--- Given information ---
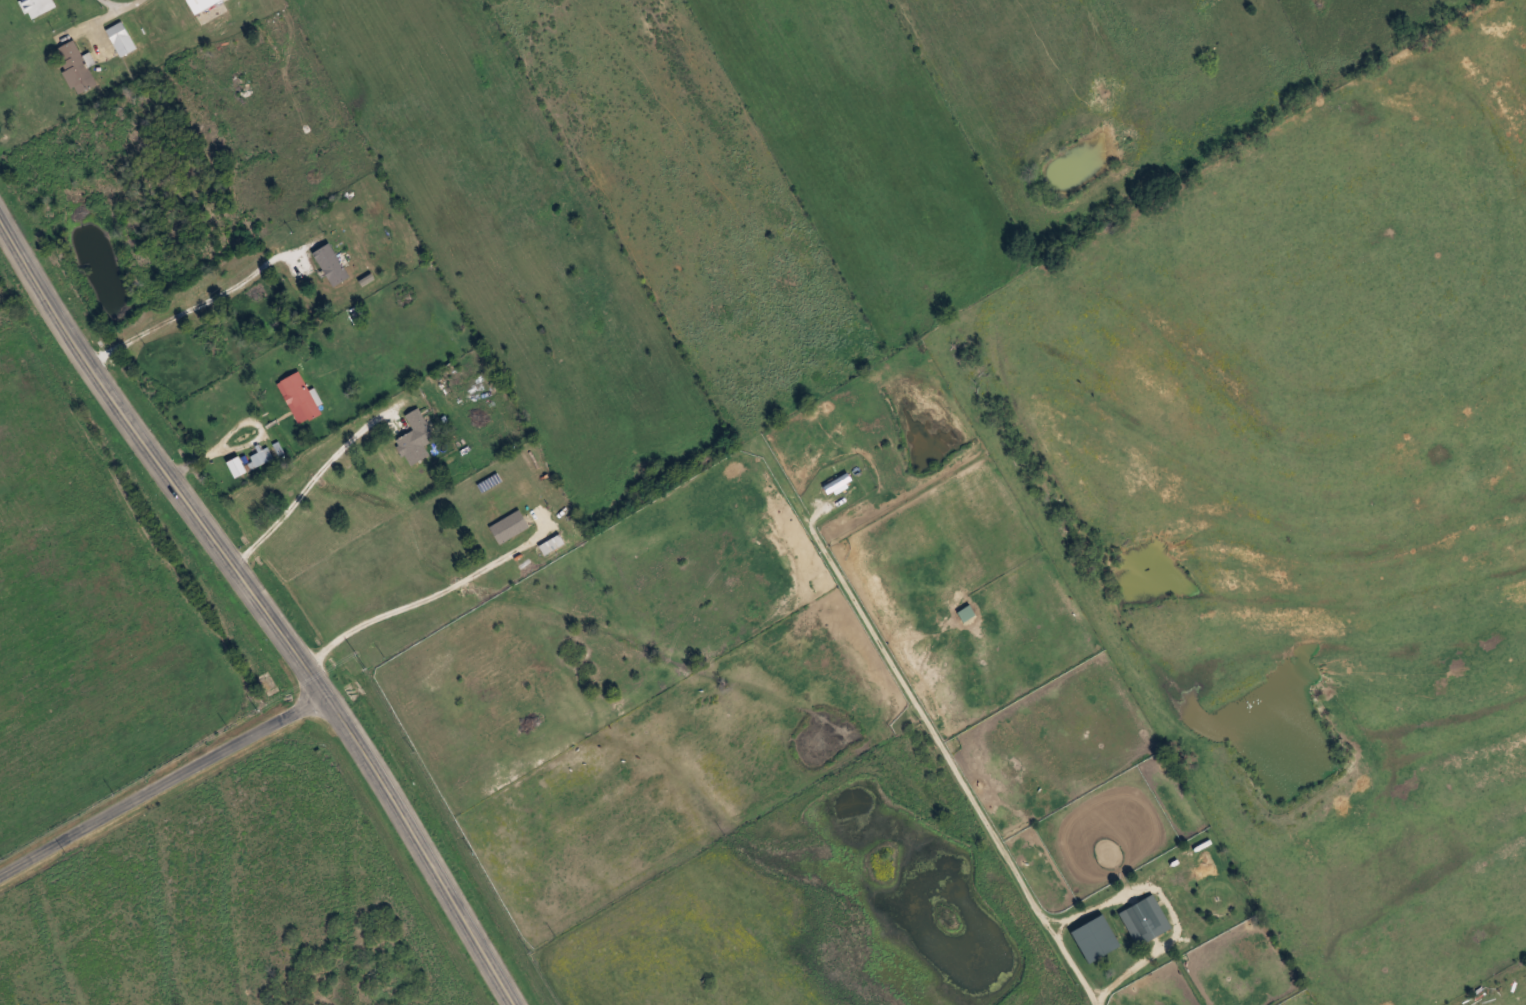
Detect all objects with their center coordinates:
building: (200, 4)
building: (37, 7)
building: (121, 38)
building: (75, 66)
building: (331, 264)
building: (449, 378)
building: (299, 397)
building: (416, 438)
building: (256, 458)
building: (509, 526)
building: (551, 543)
road: (268, 604)
road: (166, 785)
building: (1145, 919)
---
### Exercise requirements
Transcribe all the records above word for word, without their images.

### Exercise result
Detect all objects with their center coordinates:
building: (200, 4)
building: (37, 7)
building: (121, 38)
building: (75, 66)
building: (331, 264)
building: (449, 378)
building: (299, 397)
building: (416, 438)
building: (256, 458)
building: (509, 526)
building: (551, 543)
road: (268, 604)
road: (166, 785)
building: (1145, 919)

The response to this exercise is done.